Given problem: Swap every "pink triangle" in the data below for "orange triangle" and write out all the lines again with nothing else changed. Leave out the picture lines.

Items:
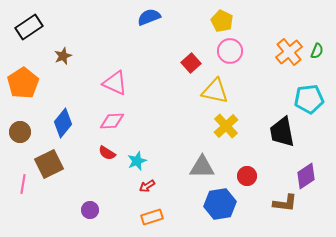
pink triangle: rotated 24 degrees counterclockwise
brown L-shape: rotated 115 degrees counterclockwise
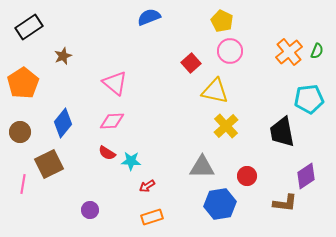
pink triangle: rotated 16 degrees clockwise
cyan star: moved 6 px left; rotated 24 degrees clockwise
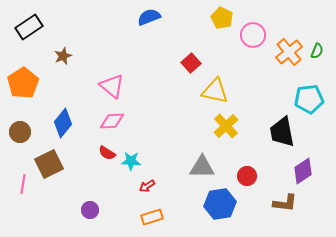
yellow pentagon: moved 3 px up
pink circle: moved 23 px right, 16 px up
pink triangle: moved 3 px left, 3 px down
purple diamond: moved 3 px left, 5 px up
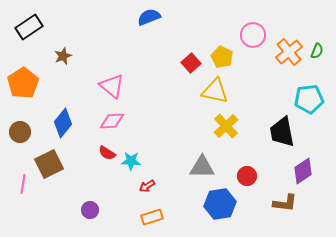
yellow pentagon: moved 39 px down
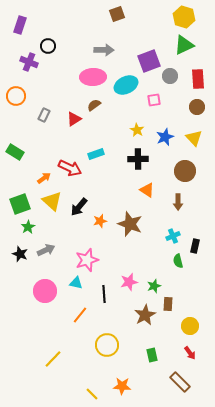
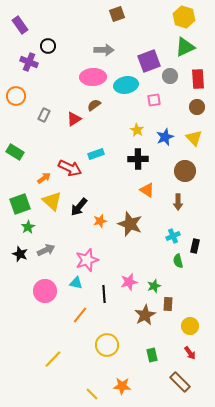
purple rectangle at (20, 25): rotated 54 degrees counterclockwise
green triangle at (184, 45): moved 1 px right, 2 px down
cyan ellipse at (126, 85): rotated 15 degrees clockwise
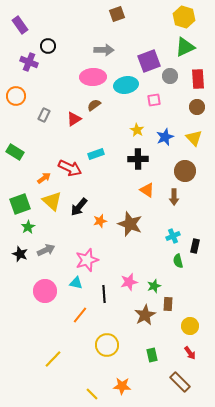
brown arrow at (178, 202): moved 4 px left, 5 px up
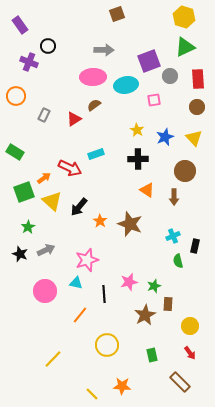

Reply:
orange triangle: rotated 24 degrees counterclockwise
brown L-shape: rotated 115 degrees counterclockwise
orange triangle: rotated 16 degrees clockwise
cyan star: moved 6 px left; rotated 24 degrees clockwise
yellow pentagon: moved 3 px up
pink circle: moved 23 px right, 16 px up
orange triangle: moved 3 px left, 3 px down
purple diamond: moved 3 px left, 5 px up
yellow pentagon: moved 39 px down
purple rectangle at (20, 25): rotated 54 degrees counterclockwise
green triangle at (184, 45): moved 1 px right, 2 px down
cyan ellipse at (126, 85): rotated 15 degrees clockwise
brown arrow at (178, 202): moved 4 px left, 5 px up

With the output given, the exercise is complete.